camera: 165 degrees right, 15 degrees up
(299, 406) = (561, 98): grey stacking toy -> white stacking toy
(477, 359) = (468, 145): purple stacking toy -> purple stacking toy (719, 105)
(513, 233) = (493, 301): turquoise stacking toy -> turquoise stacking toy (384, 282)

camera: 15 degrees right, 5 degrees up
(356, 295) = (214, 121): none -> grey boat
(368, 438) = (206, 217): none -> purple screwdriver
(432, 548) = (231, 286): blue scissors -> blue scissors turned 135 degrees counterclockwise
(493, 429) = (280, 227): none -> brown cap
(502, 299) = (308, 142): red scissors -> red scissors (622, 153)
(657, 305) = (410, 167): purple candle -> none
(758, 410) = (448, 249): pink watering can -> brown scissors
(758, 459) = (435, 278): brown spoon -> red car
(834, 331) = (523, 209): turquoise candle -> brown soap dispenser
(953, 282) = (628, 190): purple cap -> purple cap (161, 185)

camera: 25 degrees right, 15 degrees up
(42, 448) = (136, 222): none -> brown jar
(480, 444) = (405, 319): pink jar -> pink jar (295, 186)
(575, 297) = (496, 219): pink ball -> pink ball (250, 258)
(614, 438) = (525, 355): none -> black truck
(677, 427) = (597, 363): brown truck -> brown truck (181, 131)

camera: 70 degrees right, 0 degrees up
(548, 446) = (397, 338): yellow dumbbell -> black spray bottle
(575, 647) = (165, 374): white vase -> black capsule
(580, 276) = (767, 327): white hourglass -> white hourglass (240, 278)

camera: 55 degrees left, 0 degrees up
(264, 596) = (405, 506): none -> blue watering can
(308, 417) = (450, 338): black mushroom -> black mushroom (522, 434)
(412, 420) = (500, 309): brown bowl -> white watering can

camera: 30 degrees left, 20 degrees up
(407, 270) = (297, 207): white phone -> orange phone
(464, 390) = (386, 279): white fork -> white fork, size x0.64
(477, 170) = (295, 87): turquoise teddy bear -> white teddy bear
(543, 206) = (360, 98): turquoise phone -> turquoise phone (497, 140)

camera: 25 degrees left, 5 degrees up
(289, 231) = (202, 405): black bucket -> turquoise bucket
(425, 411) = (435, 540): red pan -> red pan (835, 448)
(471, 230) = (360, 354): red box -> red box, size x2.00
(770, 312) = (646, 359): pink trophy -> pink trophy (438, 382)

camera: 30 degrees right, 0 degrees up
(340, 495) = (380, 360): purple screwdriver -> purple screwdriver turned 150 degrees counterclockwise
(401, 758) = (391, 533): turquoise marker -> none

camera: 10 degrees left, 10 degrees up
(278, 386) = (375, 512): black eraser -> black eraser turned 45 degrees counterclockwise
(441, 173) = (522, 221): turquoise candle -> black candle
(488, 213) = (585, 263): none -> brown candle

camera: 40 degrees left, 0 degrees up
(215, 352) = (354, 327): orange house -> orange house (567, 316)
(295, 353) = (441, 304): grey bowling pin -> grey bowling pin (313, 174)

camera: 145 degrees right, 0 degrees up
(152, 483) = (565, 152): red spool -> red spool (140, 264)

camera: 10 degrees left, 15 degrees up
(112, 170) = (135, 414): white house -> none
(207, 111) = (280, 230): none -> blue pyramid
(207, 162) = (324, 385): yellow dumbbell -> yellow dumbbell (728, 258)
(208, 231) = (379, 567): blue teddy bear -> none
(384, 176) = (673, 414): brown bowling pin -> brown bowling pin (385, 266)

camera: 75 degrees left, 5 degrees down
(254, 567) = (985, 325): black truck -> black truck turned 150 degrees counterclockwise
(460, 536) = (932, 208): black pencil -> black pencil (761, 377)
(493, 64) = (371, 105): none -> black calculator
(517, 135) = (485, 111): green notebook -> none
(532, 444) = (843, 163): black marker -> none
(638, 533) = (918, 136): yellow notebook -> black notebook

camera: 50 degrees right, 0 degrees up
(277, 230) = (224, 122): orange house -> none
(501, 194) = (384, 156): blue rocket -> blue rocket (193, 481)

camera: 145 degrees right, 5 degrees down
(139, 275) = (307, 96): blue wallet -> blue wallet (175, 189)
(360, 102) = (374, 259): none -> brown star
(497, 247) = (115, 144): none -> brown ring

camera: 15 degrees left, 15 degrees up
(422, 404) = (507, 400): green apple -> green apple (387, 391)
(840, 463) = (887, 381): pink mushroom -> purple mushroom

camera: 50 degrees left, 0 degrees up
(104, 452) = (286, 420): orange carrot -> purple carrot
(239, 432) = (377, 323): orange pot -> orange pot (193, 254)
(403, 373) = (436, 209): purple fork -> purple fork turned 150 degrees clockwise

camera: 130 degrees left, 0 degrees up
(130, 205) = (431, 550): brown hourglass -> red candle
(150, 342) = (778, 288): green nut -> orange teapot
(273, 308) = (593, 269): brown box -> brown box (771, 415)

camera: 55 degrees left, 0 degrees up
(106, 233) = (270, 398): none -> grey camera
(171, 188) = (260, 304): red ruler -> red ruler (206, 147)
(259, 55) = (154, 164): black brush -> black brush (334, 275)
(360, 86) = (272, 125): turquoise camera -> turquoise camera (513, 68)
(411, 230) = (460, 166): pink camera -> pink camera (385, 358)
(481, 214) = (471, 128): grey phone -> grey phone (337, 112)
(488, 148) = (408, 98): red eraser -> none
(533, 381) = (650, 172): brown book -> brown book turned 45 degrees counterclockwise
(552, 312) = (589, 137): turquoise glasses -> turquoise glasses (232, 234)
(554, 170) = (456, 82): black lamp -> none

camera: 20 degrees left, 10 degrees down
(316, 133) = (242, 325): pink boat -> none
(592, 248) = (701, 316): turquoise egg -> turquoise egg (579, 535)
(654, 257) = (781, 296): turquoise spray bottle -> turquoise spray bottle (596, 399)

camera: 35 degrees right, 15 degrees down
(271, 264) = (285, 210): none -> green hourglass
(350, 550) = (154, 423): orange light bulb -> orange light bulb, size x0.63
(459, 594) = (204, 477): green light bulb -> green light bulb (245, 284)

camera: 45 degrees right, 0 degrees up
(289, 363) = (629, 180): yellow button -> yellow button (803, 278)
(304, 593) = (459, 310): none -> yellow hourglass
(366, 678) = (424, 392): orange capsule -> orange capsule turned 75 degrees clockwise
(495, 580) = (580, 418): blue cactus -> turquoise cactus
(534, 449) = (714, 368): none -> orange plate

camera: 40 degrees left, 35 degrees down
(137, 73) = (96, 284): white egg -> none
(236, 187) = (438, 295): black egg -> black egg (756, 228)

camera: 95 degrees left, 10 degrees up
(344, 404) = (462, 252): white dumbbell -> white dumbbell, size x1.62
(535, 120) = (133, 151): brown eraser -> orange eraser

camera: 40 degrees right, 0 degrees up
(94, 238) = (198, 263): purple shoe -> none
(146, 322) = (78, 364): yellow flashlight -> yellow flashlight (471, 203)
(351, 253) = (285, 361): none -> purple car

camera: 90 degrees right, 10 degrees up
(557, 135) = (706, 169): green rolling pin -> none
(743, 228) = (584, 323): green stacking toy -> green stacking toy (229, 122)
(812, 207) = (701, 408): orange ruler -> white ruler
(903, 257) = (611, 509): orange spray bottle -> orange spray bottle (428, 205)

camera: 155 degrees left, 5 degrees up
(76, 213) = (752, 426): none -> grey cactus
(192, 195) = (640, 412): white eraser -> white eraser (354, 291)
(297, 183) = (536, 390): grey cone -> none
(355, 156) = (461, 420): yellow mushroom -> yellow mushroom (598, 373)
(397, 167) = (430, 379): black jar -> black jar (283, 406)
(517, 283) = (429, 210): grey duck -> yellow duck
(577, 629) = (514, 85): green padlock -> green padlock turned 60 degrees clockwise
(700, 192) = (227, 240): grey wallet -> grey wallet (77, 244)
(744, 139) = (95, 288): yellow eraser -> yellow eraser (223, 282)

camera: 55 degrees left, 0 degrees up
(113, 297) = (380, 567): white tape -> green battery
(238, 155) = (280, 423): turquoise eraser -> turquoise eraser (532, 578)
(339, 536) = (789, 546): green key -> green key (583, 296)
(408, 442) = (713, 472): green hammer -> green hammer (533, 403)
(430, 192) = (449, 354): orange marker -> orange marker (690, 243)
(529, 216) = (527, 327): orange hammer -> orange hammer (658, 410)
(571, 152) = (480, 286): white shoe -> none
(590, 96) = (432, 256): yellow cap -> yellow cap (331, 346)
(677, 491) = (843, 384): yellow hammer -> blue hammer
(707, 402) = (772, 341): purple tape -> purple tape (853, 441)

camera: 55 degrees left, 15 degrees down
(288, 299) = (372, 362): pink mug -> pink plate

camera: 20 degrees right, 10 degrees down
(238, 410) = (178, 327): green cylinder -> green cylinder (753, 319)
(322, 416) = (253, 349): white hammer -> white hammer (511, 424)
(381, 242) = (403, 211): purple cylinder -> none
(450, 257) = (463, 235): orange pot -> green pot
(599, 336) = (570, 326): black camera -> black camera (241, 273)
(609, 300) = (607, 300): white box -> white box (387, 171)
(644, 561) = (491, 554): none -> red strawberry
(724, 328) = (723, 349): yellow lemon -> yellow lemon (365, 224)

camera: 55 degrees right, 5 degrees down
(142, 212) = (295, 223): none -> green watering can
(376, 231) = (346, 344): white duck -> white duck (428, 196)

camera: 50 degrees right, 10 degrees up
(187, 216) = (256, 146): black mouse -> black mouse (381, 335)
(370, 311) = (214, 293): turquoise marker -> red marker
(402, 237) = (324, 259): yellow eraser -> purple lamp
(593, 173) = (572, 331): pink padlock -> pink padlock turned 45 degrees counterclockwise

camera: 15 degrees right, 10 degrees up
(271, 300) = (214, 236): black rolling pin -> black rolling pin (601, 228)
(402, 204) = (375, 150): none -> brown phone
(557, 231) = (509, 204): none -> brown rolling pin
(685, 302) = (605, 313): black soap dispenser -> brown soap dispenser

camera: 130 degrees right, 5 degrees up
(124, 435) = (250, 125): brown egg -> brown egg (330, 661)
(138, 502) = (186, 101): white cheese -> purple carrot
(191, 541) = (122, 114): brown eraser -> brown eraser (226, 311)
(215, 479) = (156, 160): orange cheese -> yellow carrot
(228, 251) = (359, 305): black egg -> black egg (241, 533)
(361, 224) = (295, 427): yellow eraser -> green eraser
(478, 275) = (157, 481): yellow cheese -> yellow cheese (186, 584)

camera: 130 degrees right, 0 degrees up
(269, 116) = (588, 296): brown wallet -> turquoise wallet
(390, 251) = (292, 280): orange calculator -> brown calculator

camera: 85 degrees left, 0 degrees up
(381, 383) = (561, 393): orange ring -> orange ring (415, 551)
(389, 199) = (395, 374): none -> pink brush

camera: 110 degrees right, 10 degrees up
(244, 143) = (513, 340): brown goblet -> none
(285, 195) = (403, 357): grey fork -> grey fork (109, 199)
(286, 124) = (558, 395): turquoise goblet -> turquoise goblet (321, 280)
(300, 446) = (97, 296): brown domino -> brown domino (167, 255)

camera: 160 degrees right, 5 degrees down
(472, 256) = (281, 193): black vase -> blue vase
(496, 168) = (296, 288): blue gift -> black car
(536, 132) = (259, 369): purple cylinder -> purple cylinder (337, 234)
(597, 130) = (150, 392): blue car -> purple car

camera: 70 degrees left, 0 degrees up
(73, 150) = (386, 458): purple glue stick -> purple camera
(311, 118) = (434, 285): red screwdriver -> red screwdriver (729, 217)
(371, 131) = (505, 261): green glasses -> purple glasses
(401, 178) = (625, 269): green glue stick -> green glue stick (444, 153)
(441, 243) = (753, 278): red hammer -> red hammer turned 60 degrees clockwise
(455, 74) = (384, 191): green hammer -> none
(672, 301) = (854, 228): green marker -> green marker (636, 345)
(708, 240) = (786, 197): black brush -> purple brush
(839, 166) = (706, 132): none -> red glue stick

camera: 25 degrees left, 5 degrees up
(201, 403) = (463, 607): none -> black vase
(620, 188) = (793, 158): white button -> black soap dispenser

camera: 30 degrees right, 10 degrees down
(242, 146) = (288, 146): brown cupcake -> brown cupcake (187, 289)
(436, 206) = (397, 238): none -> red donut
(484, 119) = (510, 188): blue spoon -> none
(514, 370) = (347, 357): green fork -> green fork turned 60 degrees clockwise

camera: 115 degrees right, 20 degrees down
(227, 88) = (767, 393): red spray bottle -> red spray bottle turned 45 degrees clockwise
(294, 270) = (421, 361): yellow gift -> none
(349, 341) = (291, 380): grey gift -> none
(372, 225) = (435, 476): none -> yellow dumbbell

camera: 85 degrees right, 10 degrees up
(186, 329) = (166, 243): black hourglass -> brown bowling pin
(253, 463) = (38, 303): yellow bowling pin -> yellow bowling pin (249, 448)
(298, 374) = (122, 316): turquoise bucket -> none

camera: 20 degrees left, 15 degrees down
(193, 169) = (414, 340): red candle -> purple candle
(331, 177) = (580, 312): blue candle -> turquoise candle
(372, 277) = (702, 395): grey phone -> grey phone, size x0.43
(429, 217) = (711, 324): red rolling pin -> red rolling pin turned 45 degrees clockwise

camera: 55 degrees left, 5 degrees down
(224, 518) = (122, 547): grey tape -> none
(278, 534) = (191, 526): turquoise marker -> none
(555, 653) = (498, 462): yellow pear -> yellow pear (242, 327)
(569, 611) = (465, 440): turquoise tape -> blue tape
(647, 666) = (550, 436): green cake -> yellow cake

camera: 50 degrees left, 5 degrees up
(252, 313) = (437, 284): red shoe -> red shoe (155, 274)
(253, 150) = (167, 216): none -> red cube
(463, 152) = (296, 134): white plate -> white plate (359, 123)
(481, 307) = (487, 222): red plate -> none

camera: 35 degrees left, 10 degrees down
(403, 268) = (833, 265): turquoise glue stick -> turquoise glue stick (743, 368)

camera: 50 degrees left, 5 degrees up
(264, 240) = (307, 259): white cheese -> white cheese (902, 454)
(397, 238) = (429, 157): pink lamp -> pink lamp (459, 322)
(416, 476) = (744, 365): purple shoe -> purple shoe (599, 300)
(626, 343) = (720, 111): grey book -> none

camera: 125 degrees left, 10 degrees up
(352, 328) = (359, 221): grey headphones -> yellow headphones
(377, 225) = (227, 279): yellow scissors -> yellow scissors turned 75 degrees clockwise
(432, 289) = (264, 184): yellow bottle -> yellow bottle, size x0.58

===============

Problem to solve:
Transcribe the records above exactly, from the opening line down to and including the line with "(340, 495) = (380, 360): purple".

Expected answer:
camera: 165 degrees right, 15 degrees up
(299, 406) = (561, 98): grey stacking toy -> white stacking toy
(477, 359) = (468, 145): purple stacking toy -> purple stacking toy (719, 105)
(513, 233) = (493, 301): turquoise stacking toy -> turquoise stacking toy (384, 282)

camera: 15 degrees right, 5 degrees up
(356, 295) = (214, 121): none -> grey boat
(368, 438) = (206, 217): none -> purple screwdriver
(432, 548) = (231, 286): blue scissors -> blue scissors turned 135 degrees counterclockwise
(493, 429) = (280, 227): none -> brown cap
(502, 299) = (308, 142): red scissors -> red scissors (622, 153)
(657, 305) = (410, 167): purple candle -> none
(758, 410) = (448, 249): pink watering can -> brown scissors
(758, 459) = (435, 278): brown spoon -> red car
(834, 331) = (523, 209): turquoise candle -> brown soap dispenser
(953, 282) = (628, 190): purple cap -> purple cap (161, 185)

camera: 25 degrees right, 15 degrees up
(42, 448) = (136, 222): none -> brown jar
(480, 444) = (405, 319): pink jar -> pink jar (295, 186)
(575, 297) = (496, 219): pink ball -> pink ball (250, 258)
(614, 438) = (525, 355): none -> black truck
(677, 427) = (597, 363): brown truck -> brown truck (181, 131)

camera: 70 degrees right, 0 degrees up
(548, 446) = (397, 338): yellow dumbbell -> black spray bottle
(575, 647) = (165, 374): white vase -> black capsule
(580, 276) = (767, 327): white hourglass -> white hourglass (240, 278)

camera: 55 degrees left, 0 degrees up
(264, 596) = (405, 506): none -> blue watering can
(308, 417) = (450, 338): black mushroom -> black mushroom (522, 434)
(412, 420) = (500, 309): brown bowl -> white watering can

camera: 30 degrees left, 20 degrees up
(407, 270) = (297, 207): white phone -> orange phone
(464, 390) = (386, 279): white fork -> white fork, size x0.64
(477, 170) = (295, 87): turquoise teddy bear -> white teddy bear
(543, 206) = (360, 98): turquoise phone -> turquoise phone (497, 140)

camera: 25 degrees left, 5 degrees up
(289, 231) = (202, 405): black bucket -> turquoise bucket
(425, 411) = (435, 540): red pan -> red pan (835, 448)
(471, 230) = (360, 354): red box -> red box, size x2.00
(770, 312) = (646, 359): pink trophy -> pink trophy (438, 382)

camera: 30 degrees right, 0 degrees up
(340, 495) = (380, 360): purple screwdriver -> purple screwdriver turned 150 degrees counterclockwise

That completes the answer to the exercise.